[Exercise instructions]:
Transcribe exactly the lines from the top of the records below through the line that holds "none -> tan brick G1 level 1", both included, with no pictures.

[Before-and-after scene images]
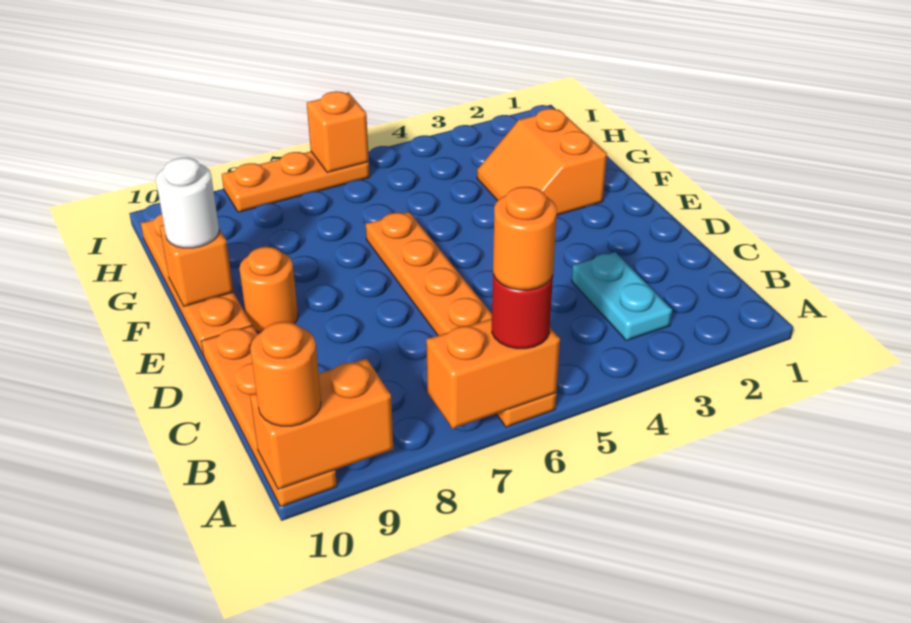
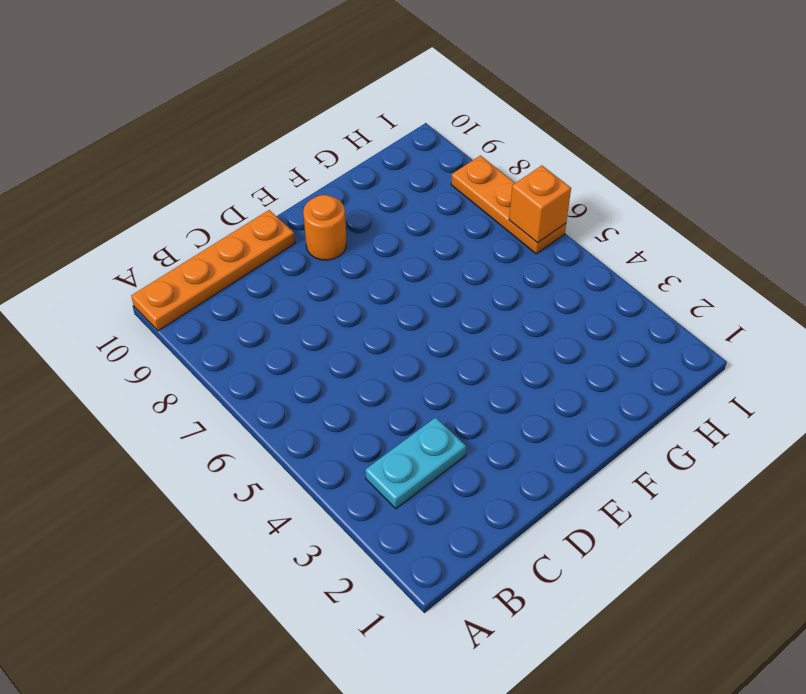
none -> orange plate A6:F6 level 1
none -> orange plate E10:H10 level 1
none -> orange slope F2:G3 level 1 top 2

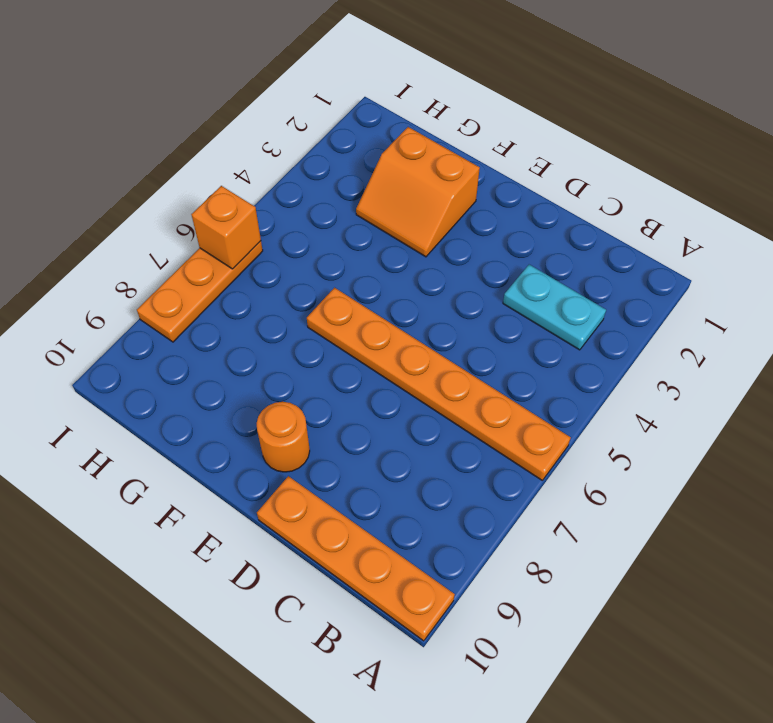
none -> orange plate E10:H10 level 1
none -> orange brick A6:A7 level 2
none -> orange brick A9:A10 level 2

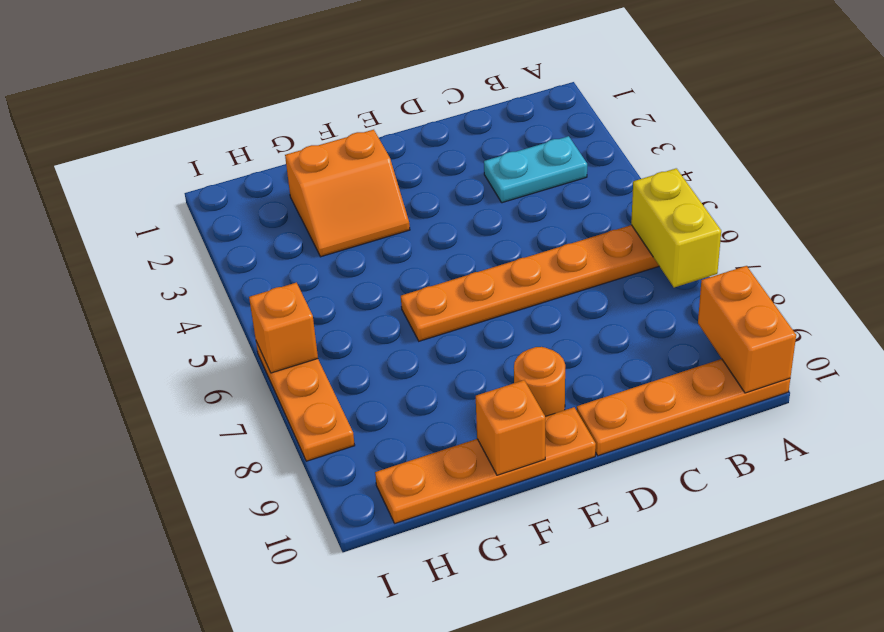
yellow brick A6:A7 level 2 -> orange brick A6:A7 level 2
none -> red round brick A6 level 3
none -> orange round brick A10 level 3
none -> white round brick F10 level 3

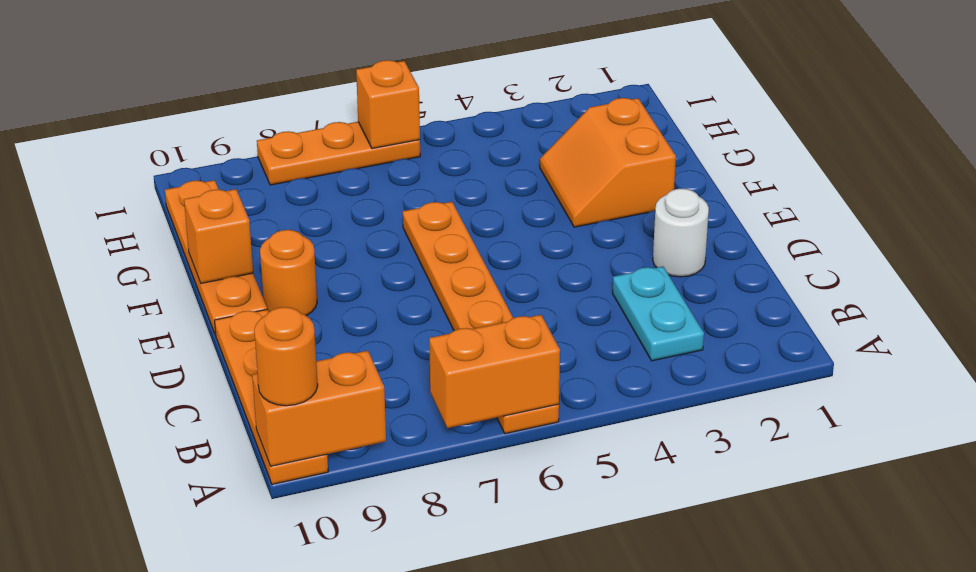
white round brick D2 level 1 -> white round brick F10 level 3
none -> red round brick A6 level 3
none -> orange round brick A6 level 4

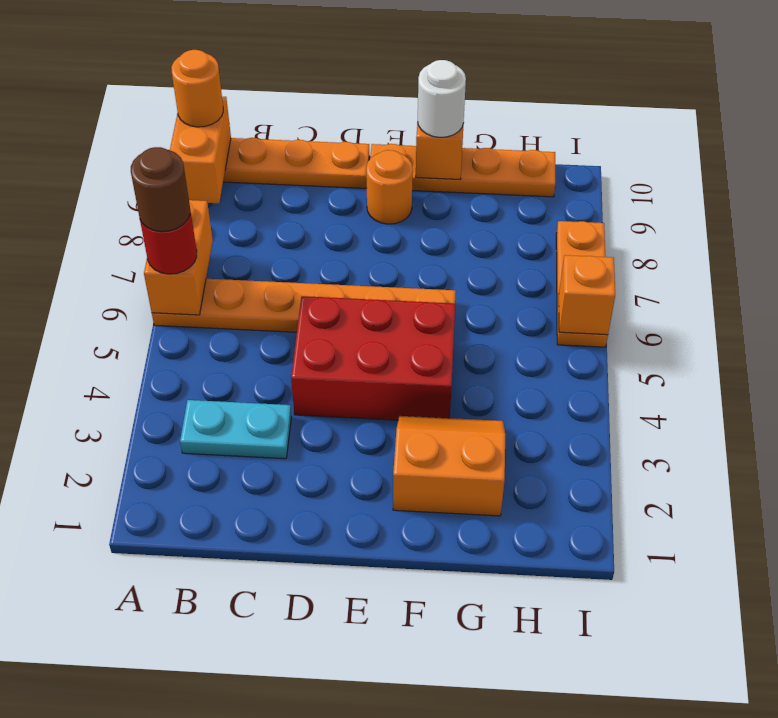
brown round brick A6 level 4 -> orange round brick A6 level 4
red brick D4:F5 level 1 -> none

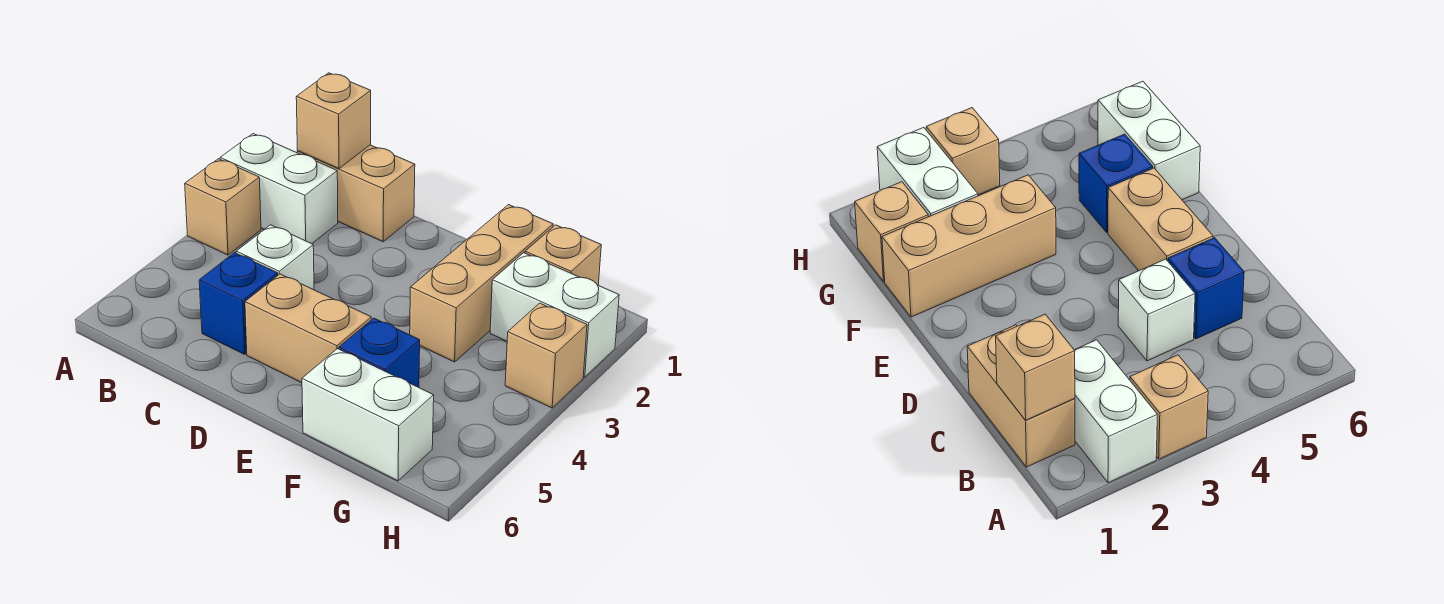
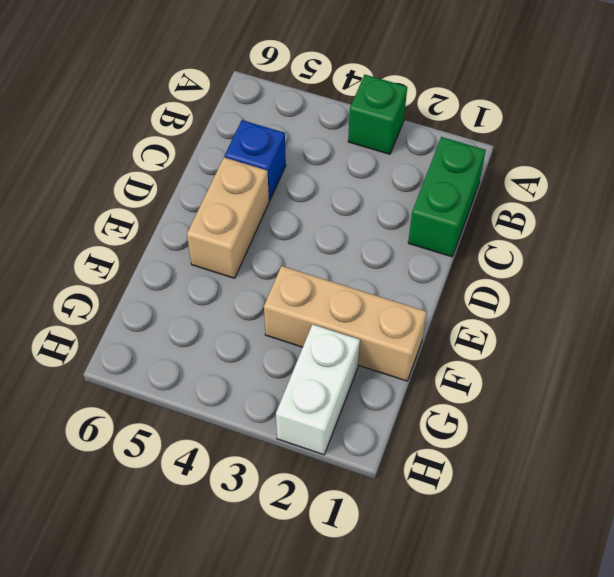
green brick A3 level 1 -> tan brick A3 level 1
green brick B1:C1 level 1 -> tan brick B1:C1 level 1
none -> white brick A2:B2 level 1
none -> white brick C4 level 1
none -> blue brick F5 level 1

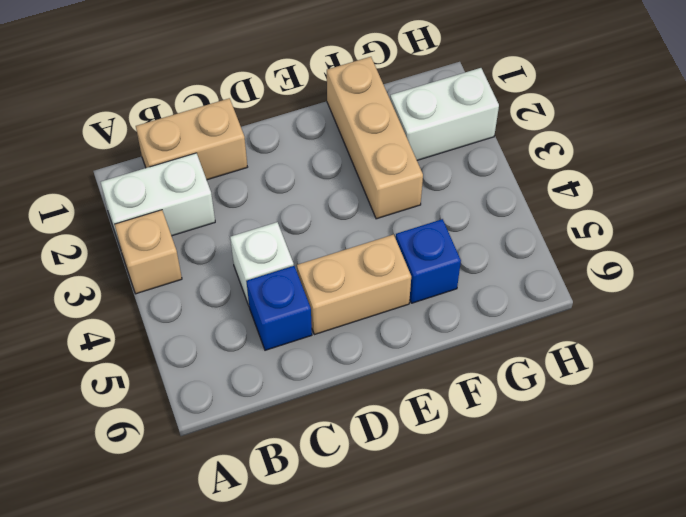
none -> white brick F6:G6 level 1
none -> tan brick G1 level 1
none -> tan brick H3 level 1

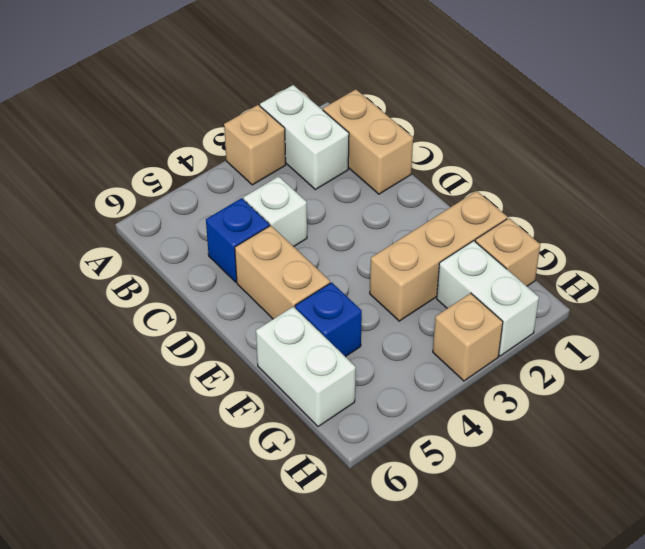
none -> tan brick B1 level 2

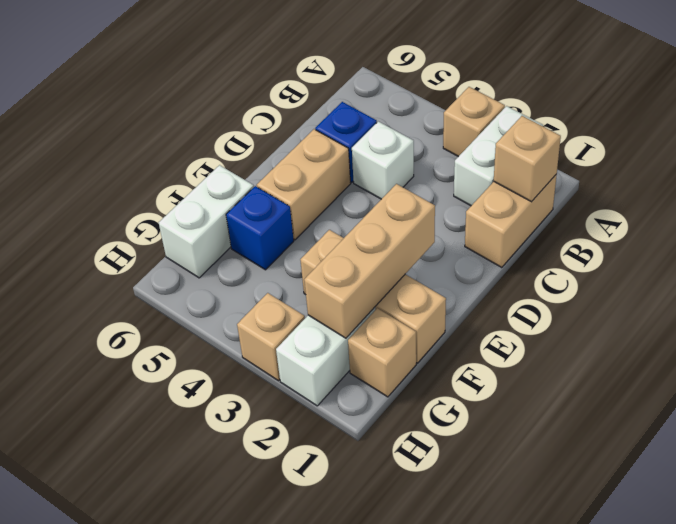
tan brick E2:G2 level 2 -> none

[Task response]:
none -> orange plate A6:F6 level 1
none -> orange plate E10:H10 level 1
none -> orange slope F2:G3 level 1 top 2

none -> orange plate E10:H10 level 1
none -> orange brick A6:A7 level 2
none -> orange brick A9:A10 level 2

yellow brick A6:A7 level 2 -> orange brick A6:A7 level 2
none -> red round brick A6 level 3
none -> orange round brick A10 level 3
none -> white round brick F10 level 3

white round brick D2 level 1 -> white round brick F10 level 3
none -> red round brick A6 level 3
none -> orange round brick A6 level 4

brown round brick A6 level 4 -> orange round brick A6 level 4
red brick D4:F5 level 1 -> none

green brick A3 level 1 -> tan brick A3 level 1
green brick B1:C1 level 1 -> tan brick B1:C1 level 1
none -> white brick A2:B2 level 1
none -> white brick C4 level 1
none -> blue brick F5 level 1

none -> white brick F6:G6 level 1
none -> tan brick G1 level 1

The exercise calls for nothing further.